• _What you will do_:
Please print every line from the one containing "purple rectangle at" through the last line of the records below, exactly as written and nothing more.

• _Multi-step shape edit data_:
<<<<

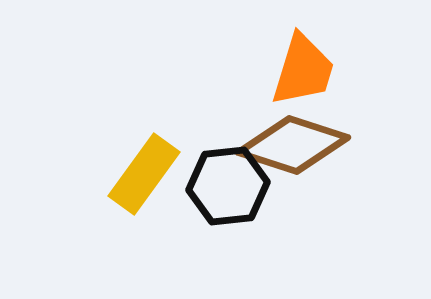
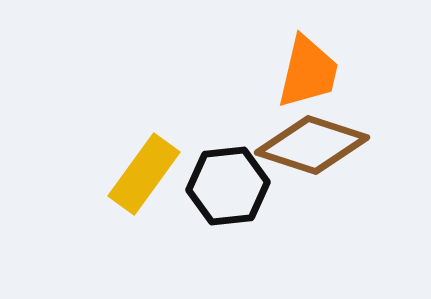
orange trapezoid: moved 5 px right, 2 px down; rotated 4 degrees counterclockwise
brown diamond: moved 19 px right
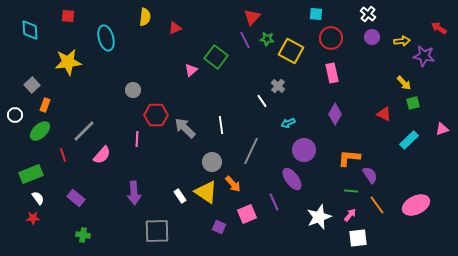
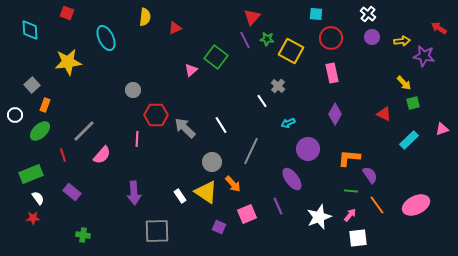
red square at (68, 16): moved 1 px left, 3 px up; rotated 16 degrees clockwise
cyan ellipse at (106, 38): rotated 10 degrees counterclockwise
white line at (221, 125): rotated 24 degrees counterclockwise
purple circle at (304, 150): moved 4 px right, 1 px up
purple rectangle at (76, 198): moved 4 px left, 6 px up
purple line at (274, 202): moved 4 px right, 4 px down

>>>>

• _Solution to this task_:
purple rectangle at (76, 198): moved 4 px left, 6 px up
purple line at (274, 202): moved 4 px right, 4 px down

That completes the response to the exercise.